DATA LISTING:
○ ○ ○ ○
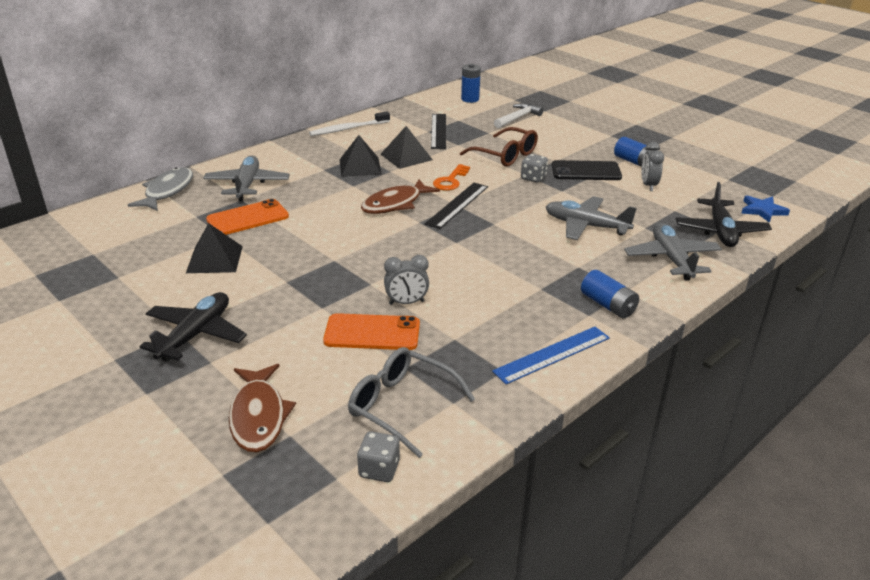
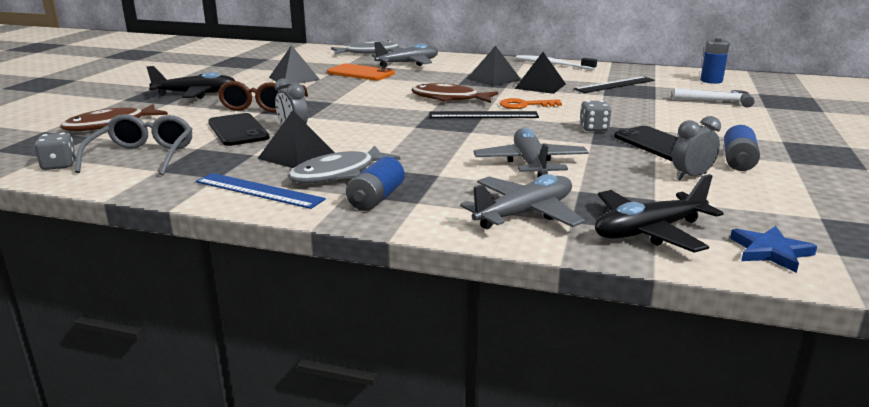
camera: 60 degrees right, 10 degrees down
(372, 333) = (238, 130): orange phone -> black phone
(479, 317) = (296, 155): none -> black pyramid
(505, 155) = (619, 112): brown glasses -> brown glasses (262, 106)
(543, 308) = (338, 174): none -> grey fish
○ ○ ○ ○
Return all of the material exactly, without pictures.

camera: 60 degrees right, 10 degrees down
(372, 333) = (238, 130): orange phone -> black phone
(479, 317) = (296, 155): none -> black pyramid
(505, 155) = (619, 112): brown glasses -> brown glasses (262, 106)
(543, 308) = (338, 174): none -> grey fish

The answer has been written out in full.